*What you have to do*. Where a picture appears, leave it out, and print the rest of the records as they are.

### Source data ###

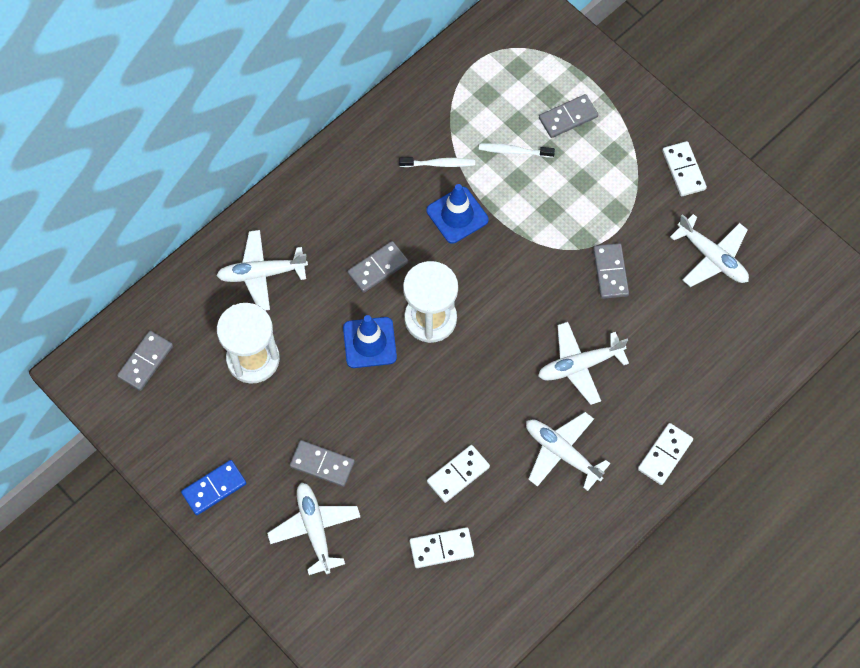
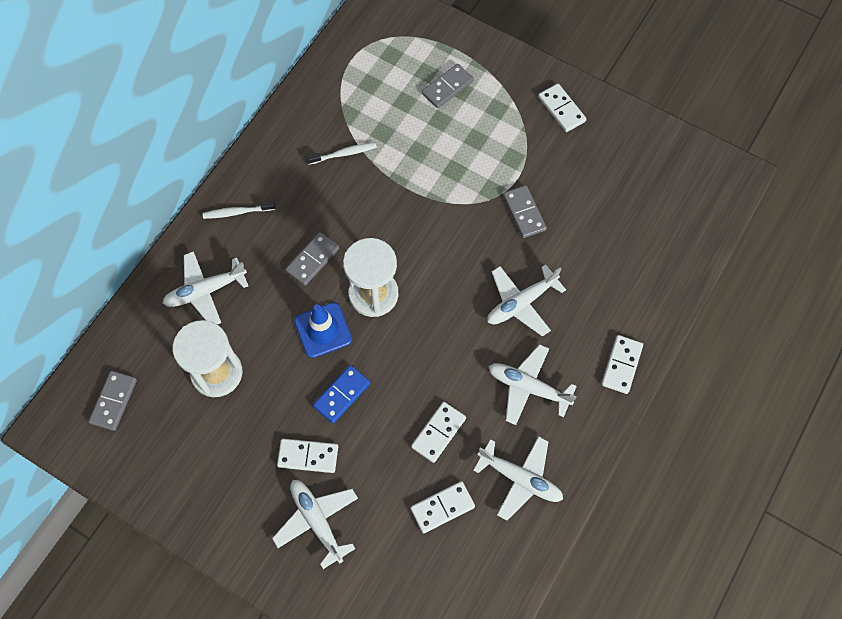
camera: 15 degrees left, 0 degrees up
blue domino [181,460,247,515] -> blue domino moved to [313,365,370,423]
grey domino [290,440,355,487] -> white domino [277,439,338,473]
blue traffic cone [427,184,489,244] -> none
white toothbrush [479,143,555,158] -> white toothbrush moved to [203,201,275,219]
white plane [670,214,749,287] -> white plane moved to [473,436,563,521]

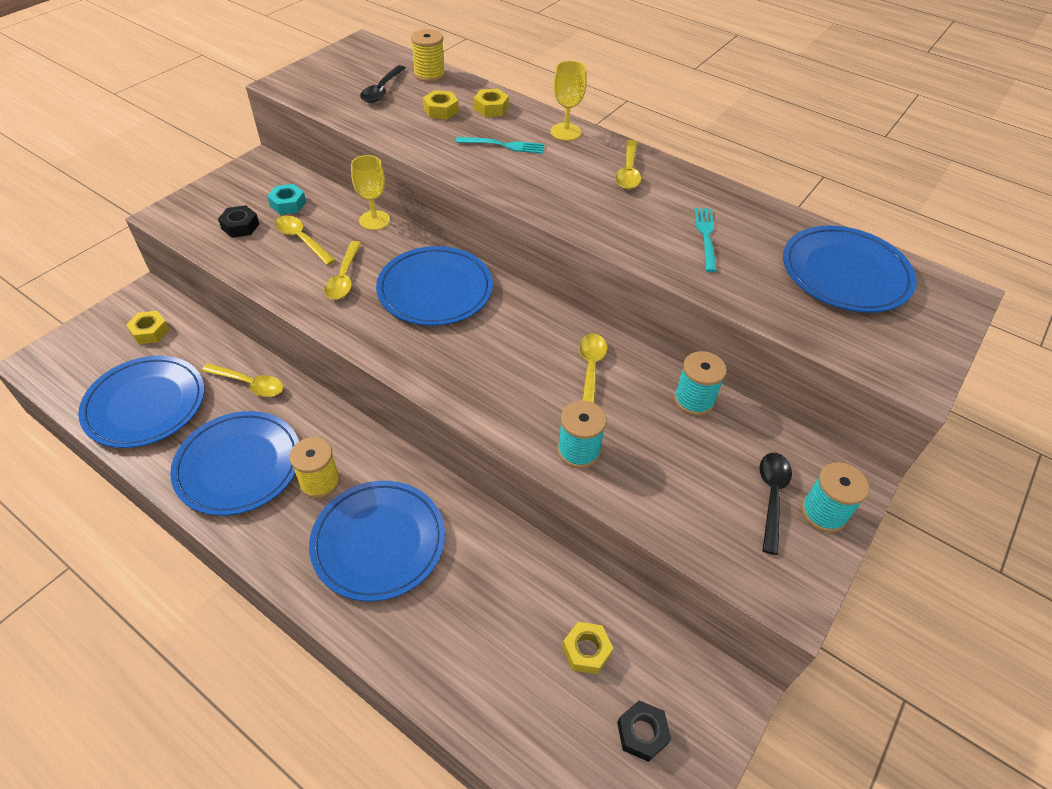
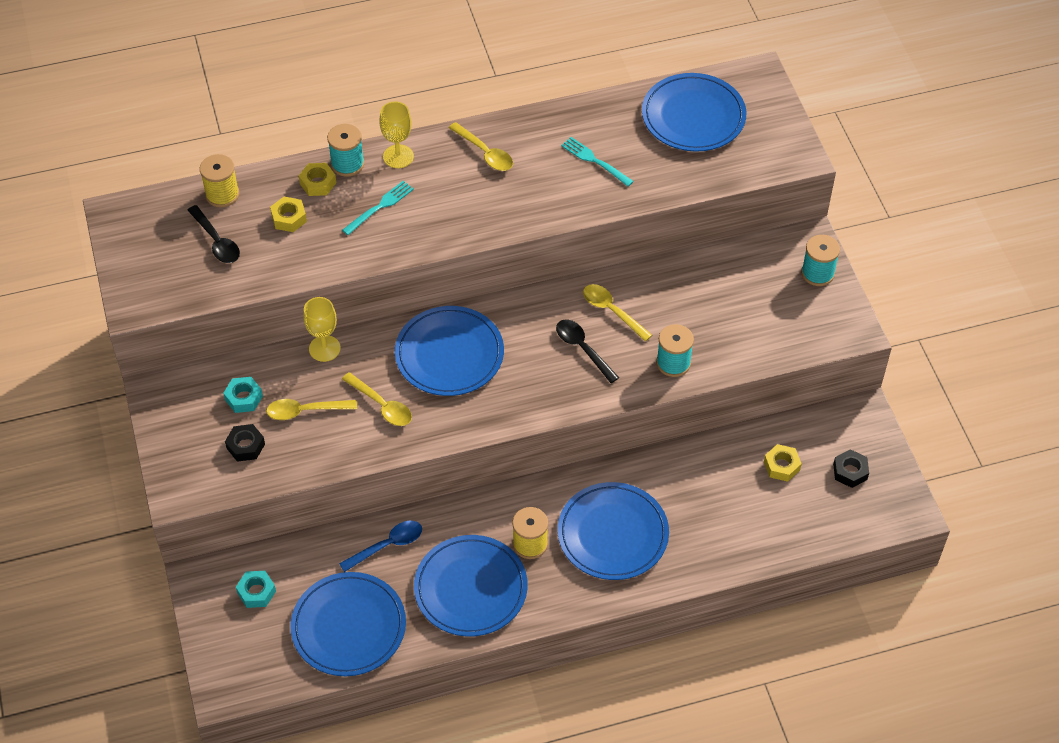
camera: 50 degrees left, 5 degrees up
yellow nut [126,311,169,344] -> turquoise nut [236,571,276,608]
yellow spoon [202,363,283,397] -> blue spoon [339,521,422,572]
turquoise spool [674,351,727,416] -> turquoise spool moved to [327,124,364,177]
black spoon [760,453,792,555] -> black spoon moved to [556,320,619,383]

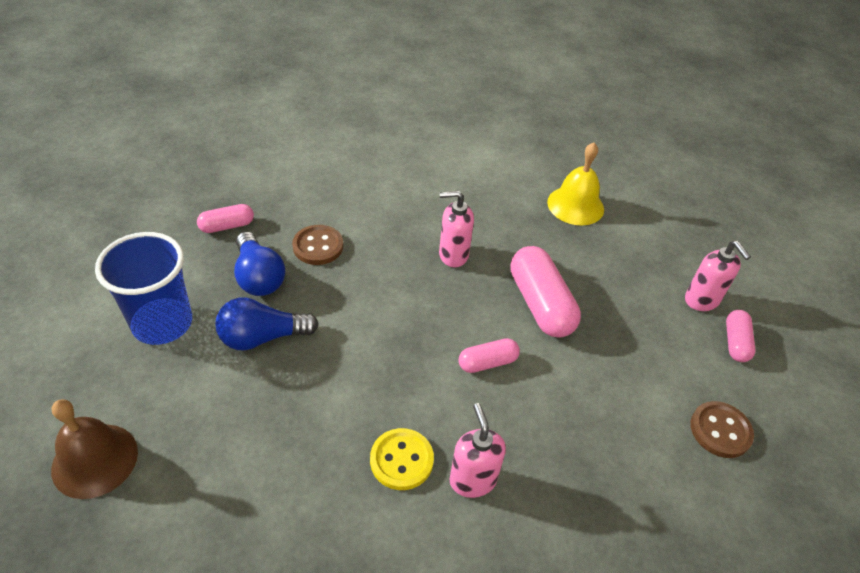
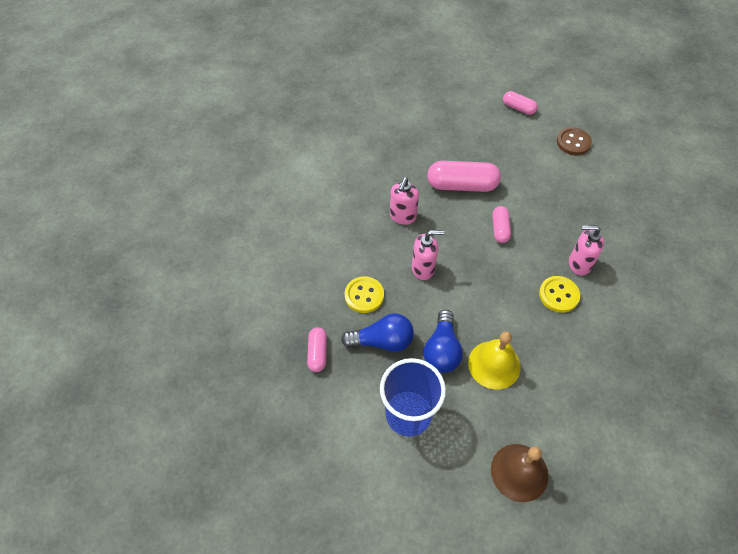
camera: 65 degrees left, 10 degrees up
brown button [292,225,343,265] -> yellow button [345,276,384,313]
yellow bell [547,142,604,225] -> yellow bell moved to [468,331,521,390]
pink soap dispenser [685,241,751,311] -> pink soap dispenser moved to [412,230,445,280]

###

*Answer space*.
camera: 15 degrees left, 0 degrees up
blue domino [181,460,247,515] -> blue domino moved to [313,365,370,423]
grey domino [290,440,355,487] -> white domino [277,439,338,473]
blue traffic cone [427,184,489,244] -> none
white toothbrush [479,143,555,158] -> white toothbrush moved to [203,201,275,219]
white plane [670,214,749,287] -> white plane moved to [473,436,563,521]

camera: 50 degrees left, 5 degrees up
yellow nut [126,311,169,344] -> turquoise nut [236,571,276,608]
yellow spoon [202,363,283,397] -> blue spoon [339,521,422,572]
turquoise spool [674,351,727,416] -> turquoise spool moved to [327,124,364,177]
black spoon [760,453,792,555] -> black spoon moved to [556,320,619,383]

camera: 65 degrees left, 10 degrees up
brown button [292,225,343,265] -> yellow button [345,276,384,313]
yellow bell [547,142,604,225] -> yellow bell moved to [468,331,521,390]
pink soap dispenser [685,241,751,311] -> pink soap dispenser moved to [412,230,445,280]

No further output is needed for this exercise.